**What is required**
From the line that contains "toupie (violet) (604, 113)" through the end of the records below, write out each line exactly as it appears, but not the pictures.

Collected data
☆ ☆ ☆ ☆ ☆ ☆ ☆

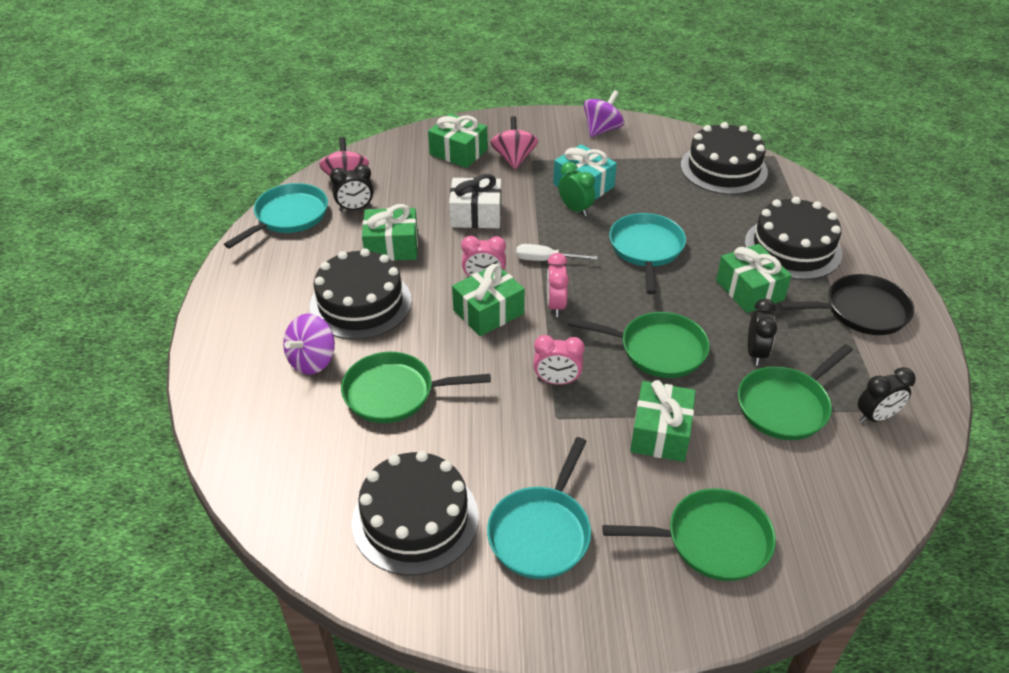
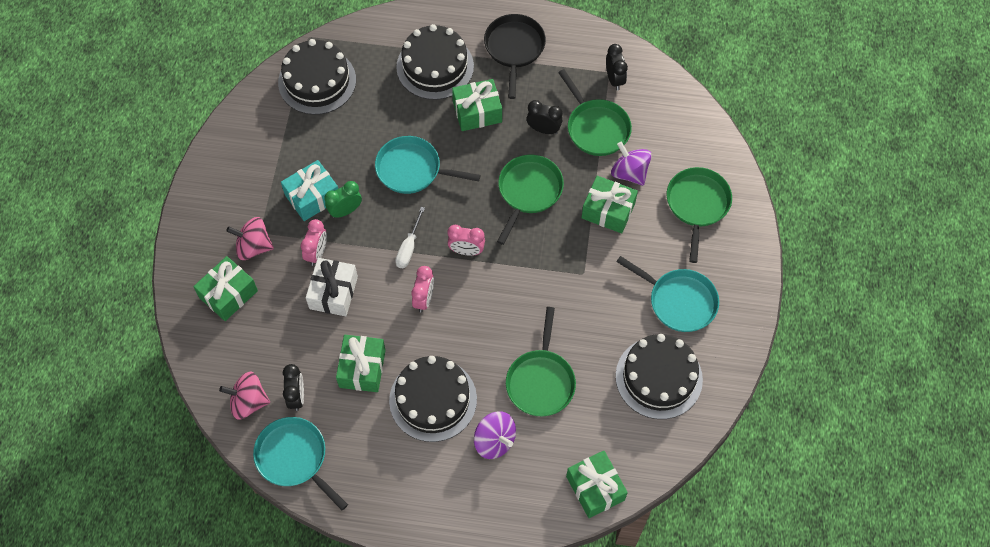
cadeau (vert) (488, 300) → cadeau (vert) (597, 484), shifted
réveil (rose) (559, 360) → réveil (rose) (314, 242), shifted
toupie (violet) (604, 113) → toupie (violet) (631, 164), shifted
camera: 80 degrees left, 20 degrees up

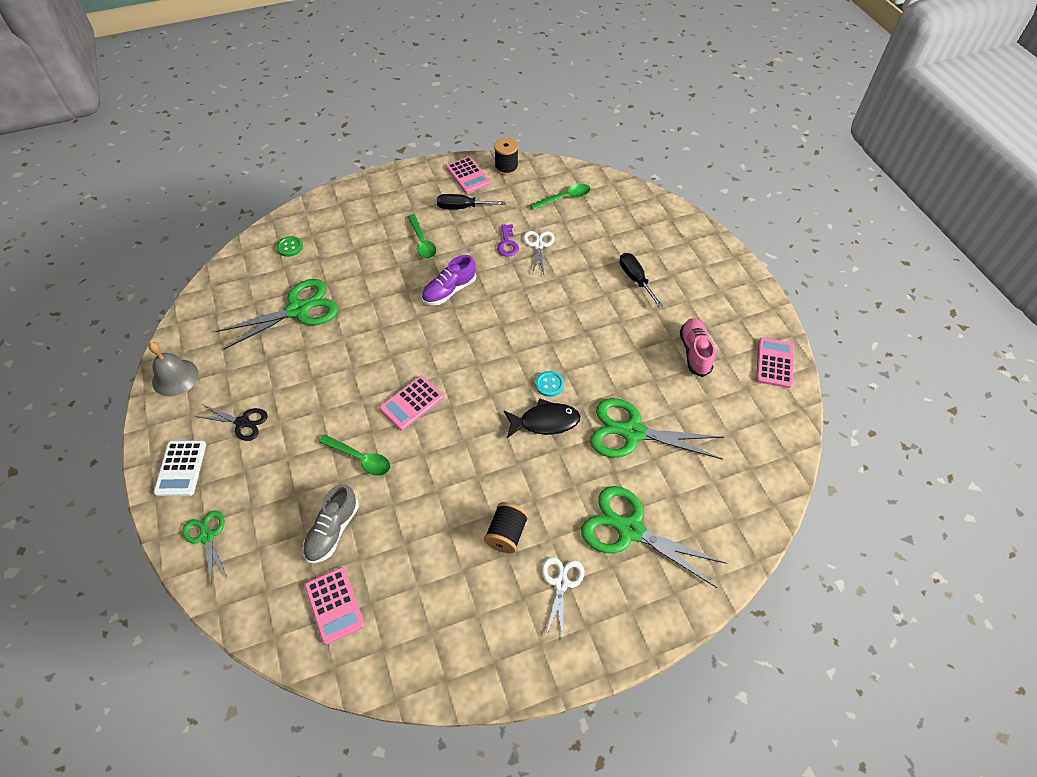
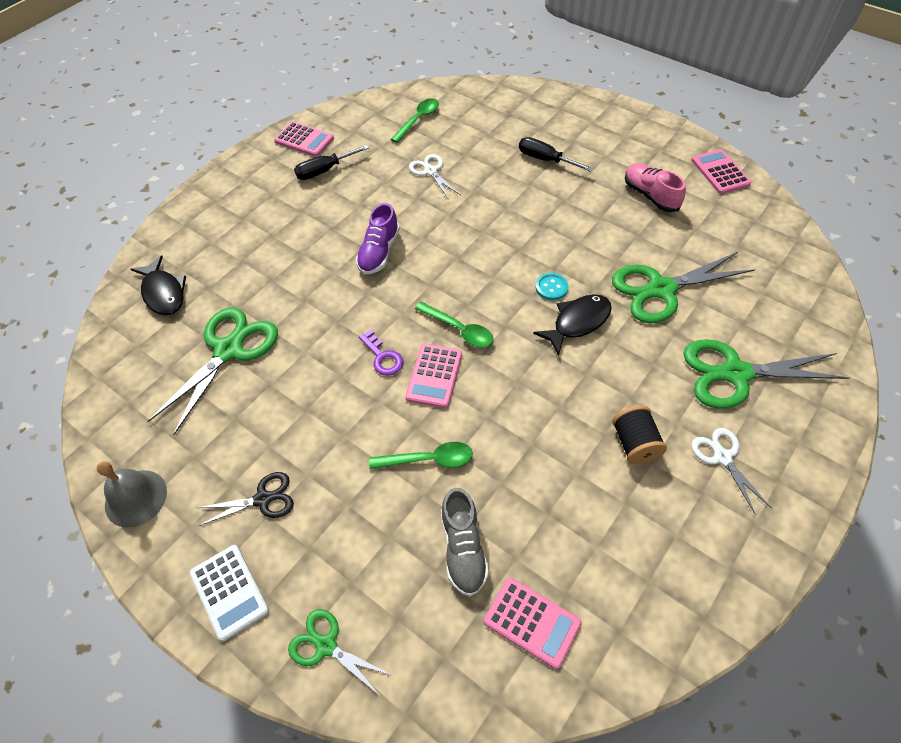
bobine (noir) (506, 156) → -
cuillère (vert) (421, 236) → cuillère (vert) (454, 324), shifted
clé (violet) (508, 240) → clé (violet) (381, 352), shifted
bouton (vert) (290, 246) → poisson (noir) (158, 285)
camera: 30 degrees left, 0 degrees up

☆ ☆ ☆ ☆ ☆ ☆ ☆

**Task result**
toupie (violet) (604, 113) → toupie (violet) (631, 164), shifted
camera: 80 degrees left, 20 degrees up

bobine (noir) (506, 156) → -
cuillère (vert) (421, 236) → cuillère (vert) (454, 324), shifted
clé (violet) (508, 240) → clé (violet) (381, 352), shifted
bouton (vert) (290, 246) → poisson (noir) (158, 285)
camera: 30 degrees left, 0 degrees up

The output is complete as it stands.